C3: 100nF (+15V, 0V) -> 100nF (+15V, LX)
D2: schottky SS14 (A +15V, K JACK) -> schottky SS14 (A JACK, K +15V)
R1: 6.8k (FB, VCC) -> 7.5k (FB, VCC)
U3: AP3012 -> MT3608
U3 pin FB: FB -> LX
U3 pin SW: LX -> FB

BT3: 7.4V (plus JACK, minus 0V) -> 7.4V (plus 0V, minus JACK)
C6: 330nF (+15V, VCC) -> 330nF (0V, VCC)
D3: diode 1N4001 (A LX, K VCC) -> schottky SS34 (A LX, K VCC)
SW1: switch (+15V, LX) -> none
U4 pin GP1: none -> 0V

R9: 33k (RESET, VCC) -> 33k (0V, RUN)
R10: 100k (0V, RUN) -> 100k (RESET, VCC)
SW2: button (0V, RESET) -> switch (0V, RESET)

WORK TASK » Output the line containing "D3: diode 1N4001" and each line after it through the close of the entries, unchanged and with no other lines.

ANSWER SECTION »
D3: diode 1N4001 (A LX, K VCC) -> schottky SS34 (A LX, K VCC)
SW1: switch (+15V, LX) -> none
U4 pin GP1: none -> 0V

R9: 33k (RESET, VCC) -> 33k (0V, RUN)
R10: 100k (0V, RUN) -> 100k (RESET, VCC)
SW2: button (0V, RESET) -> switch (0V, RESET)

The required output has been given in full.